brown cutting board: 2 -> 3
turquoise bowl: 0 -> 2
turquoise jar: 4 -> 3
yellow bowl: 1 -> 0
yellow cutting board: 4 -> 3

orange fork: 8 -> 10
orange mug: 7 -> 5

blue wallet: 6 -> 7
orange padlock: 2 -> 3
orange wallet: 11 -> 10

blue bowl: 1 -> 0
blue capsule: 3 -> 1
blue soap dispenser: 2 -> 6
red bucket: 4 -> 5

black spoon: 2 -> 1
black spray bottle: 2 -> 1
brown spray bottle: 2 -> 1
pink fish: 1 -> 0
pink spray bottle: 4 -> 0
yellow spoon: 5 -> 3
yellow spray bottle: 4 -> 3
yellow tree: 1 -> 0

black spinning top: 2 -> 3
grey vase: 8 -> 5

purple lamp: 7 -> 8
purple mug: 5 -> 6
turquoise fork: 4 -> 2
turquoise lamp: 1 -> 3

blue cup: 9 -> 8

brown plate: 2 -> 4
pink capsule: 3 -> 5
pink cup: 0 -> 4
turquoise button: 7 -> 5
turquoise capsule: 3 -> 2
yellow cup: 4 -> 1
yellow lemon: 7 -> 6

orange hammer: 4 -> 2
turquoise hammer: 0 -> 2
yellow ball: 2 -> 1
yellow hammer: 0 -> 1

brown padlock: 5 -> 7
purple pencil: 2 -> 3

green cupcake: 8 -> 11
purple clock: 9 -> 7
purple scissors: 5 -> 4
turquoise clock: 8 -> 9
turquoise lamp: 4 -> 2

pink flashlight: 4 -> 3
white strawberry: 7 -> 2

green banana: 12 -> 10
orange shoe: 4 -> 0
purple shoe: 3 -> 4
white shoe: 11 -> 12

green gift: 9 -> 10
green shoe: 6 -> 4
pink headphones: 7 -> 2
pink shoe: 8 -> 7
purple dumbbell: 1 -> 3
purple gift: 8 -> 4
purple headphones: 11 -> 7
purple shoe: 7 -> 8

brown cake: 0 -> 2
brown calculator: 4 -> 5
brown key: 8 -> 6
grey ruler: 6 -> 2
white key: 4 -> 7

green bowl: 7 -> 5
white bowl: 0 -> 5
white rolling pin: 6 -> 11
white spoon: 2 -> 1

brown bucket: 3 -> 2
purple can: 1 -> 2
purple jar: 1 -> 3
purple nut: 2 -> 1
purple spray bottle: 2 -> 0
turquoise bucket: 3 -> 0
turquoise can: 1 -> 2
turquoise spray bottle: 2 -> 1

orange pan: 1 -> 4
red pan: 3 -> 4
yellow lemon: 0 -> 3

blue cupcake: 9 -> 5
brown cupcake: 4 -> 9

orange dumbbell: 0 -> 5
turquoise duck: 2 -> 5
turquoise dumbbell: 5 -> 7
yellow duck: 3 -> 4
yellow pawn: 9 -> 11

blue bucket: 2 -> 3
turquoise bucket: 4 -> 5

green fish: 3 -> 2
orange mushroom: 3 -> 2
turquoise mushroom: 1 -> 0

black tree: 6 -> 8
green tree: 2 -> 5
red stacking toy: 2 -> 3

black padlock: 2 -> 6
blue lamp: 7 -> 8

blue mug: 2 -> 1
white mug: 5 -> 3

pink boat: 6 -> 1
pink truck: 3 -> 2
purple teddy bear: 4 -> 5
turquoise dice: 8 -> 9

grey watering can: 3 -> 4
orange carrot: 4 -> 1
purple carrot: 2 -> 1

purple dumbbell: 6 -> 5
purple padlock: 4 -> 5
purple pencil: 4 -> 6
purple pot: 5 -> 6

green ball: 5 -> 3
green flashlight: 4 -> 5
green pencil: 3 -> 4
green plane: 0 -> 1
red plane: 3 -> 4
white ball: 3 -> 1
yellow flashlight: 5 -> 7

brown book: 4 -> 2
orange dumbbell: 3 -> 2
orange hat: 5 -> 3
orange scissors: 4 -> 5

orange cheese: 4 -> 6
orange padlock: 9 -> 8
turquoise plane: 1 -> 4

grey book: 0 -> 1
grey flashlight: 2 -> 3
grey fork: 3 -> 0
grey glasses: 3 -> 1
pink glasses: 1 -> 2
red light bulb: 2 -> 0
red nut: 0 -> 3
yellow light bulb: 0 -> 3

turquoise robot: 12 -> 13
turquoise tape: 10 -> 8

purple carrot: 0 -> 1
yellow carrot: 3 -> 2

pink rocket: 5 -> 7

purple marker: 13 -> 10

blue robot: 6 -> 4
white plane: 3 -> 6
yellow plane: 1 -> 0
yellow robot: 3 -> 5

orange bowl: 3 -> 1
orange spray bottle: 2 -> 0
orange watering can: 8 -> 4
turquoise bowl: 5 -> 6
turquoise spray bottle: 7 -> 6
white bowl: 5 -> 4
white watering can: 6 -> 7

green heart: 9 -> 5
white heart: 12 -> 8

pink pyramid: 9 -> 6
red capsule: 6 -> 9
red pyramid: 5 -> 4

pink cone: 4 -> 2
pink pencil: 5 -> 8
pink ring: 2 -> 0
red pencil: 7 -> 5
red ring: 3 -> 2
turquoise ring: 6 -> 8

□ □ □ □ □ □ □

Task item> The requested output is the line holding "orange cheese: 4 -> 6" and every line after it up to the last line of the listing, exactly, with nothing else.

Task result>
orange cheese: 4 -> 6
orange padlock: 9 -> 8
turquoise plane: 1 -> 4

grey book: 0 -> 1
grey flashlight: 2 -> 3
grey fork: 3 -> 0
grey glasses: 3 -> 1
pink glasses: 1 -> 2
red light bulb: 2 -> 0
red nut: 0 -> 3
yellow light bulb: 0 -> 3

turquoise robot: 12 -> 13
turquoise tape: 10 -> 8

purple carrot: 0 -> 1
yellow carrot: 3 -> 2

pink rocket: 5 -> 7

purple marker: 13 -> 10

blue robot: 6 -> 4
white plane: 3 -> 6
yellow plane: 1 -> 0
yellow robot: 3 -> 5

orange bowl: 3 -> 1
orange spray bottle: 2 -> 0
orange watering can: 8 -> 4
turquoise bowl: 5 -> 6
turquoise spray bottle: 7 -> 6
white bowl: 5 -> 4
white watering can: 6 -> 7

green heart: 9 -> 5
white heart: 12 -> 8

pink pyramid: 9 -> 6
red capsule: 6 -> 9
red pyramid: 5 -> 4

pink cone: 4 -> 2
pink pencil: 5 -> 8
pink ring: 2 -> 0
red pencil: 7 -> 5
red ring: 3 -> 2
turquoise ring: 6 -> 8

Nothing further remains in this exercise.